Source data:
BEGIN

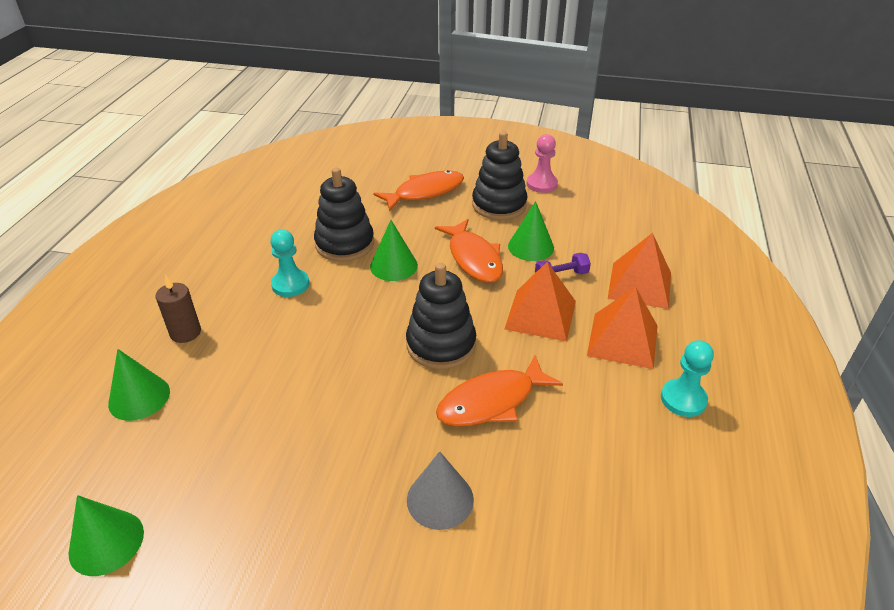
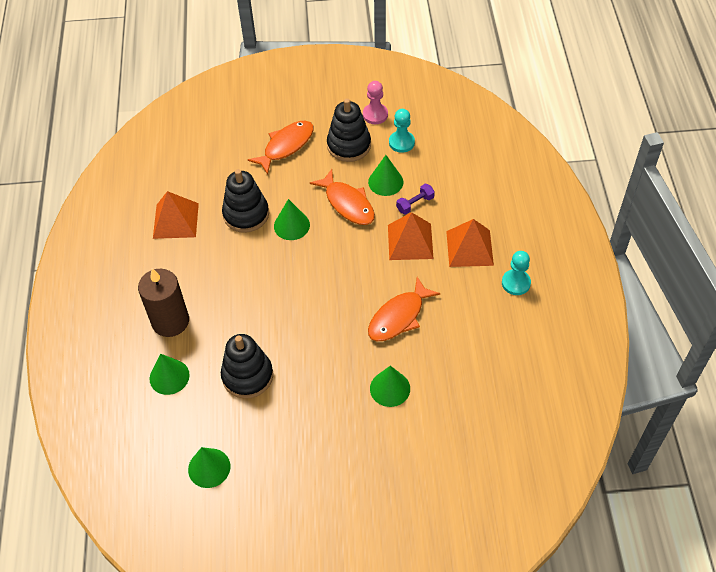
camera: 15 degrees left, 15 degrees up
(185, 333) = (170, 321): brown candle -> brown candle, size x1.73
(290, 284) = (223, 262): turquoise pawn -> turquoise pawn (401, 142)
(440, 499) = (390, 388): grey cone -> green cone
(441, 344) = (351, 283): black stacking toy -> black stacking toy (247, 376)
(640, 285) = (471, 198): orange pyramid -> orange pyramid (176, 220)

END

## DESCRIPTION OF THE TASK:
The reply must consist solely of the lines from the one containing "(440, 499) = (390, 388): grey" through the last line of the data, reproduced exactly.

## EXPECTED ANSWER:
(440, 499) = (390, 388): grey cone -> green cone
(441, 344) = (351, 283): black stacking toy -> black stacking toy (247, 376)
(640, 285) = (471, 198): orange pyramid -> orange pyramid (176, 220)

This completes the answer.